* WHAT THE TASK REQUIRES *
Return every line of the data that contains the string "none".

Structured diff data
----

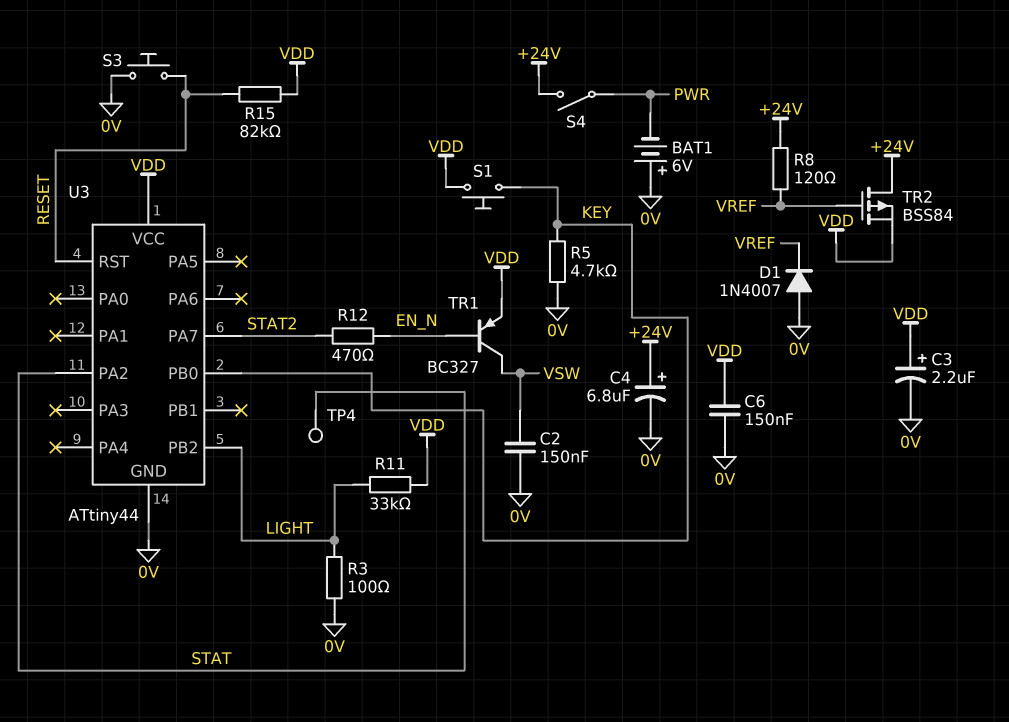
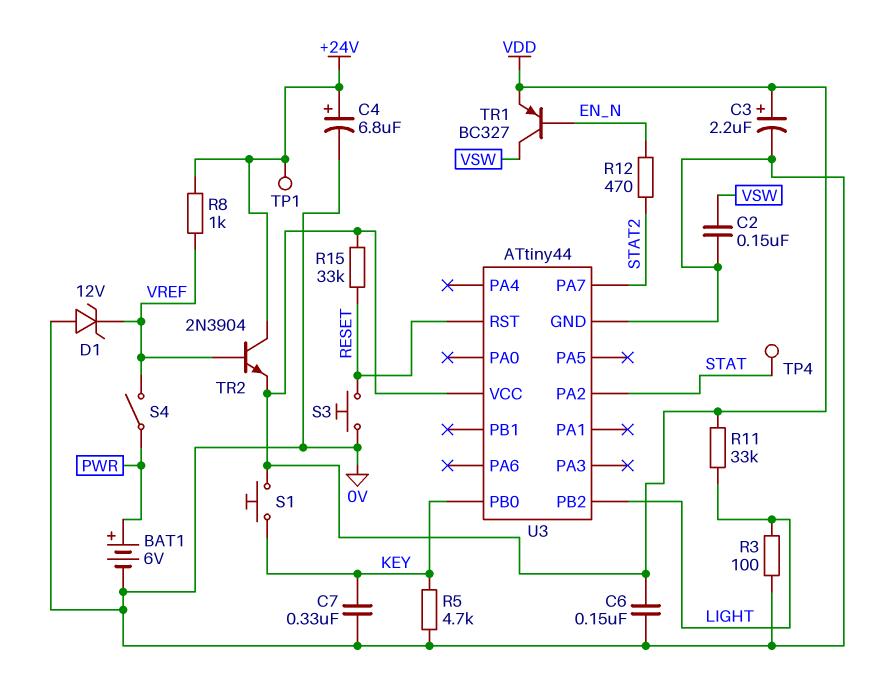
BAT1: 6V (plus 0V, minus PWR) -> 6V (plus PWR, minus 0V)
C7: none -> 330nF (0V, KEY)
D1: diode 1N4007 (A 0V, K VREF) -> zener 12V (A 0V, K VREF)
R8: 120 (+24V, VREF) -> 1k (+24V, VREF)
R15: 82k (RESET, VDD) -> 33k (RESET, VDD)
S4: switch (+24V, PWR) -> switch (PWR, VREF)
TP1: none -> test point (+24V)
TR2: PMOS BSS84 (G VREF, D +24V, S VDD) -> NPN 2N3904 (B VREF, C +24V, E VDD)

----

* ANSWER TO THIS TASK *
C7: none -> 330nF (0V, KEY)
TP1: none -> test point (+24V)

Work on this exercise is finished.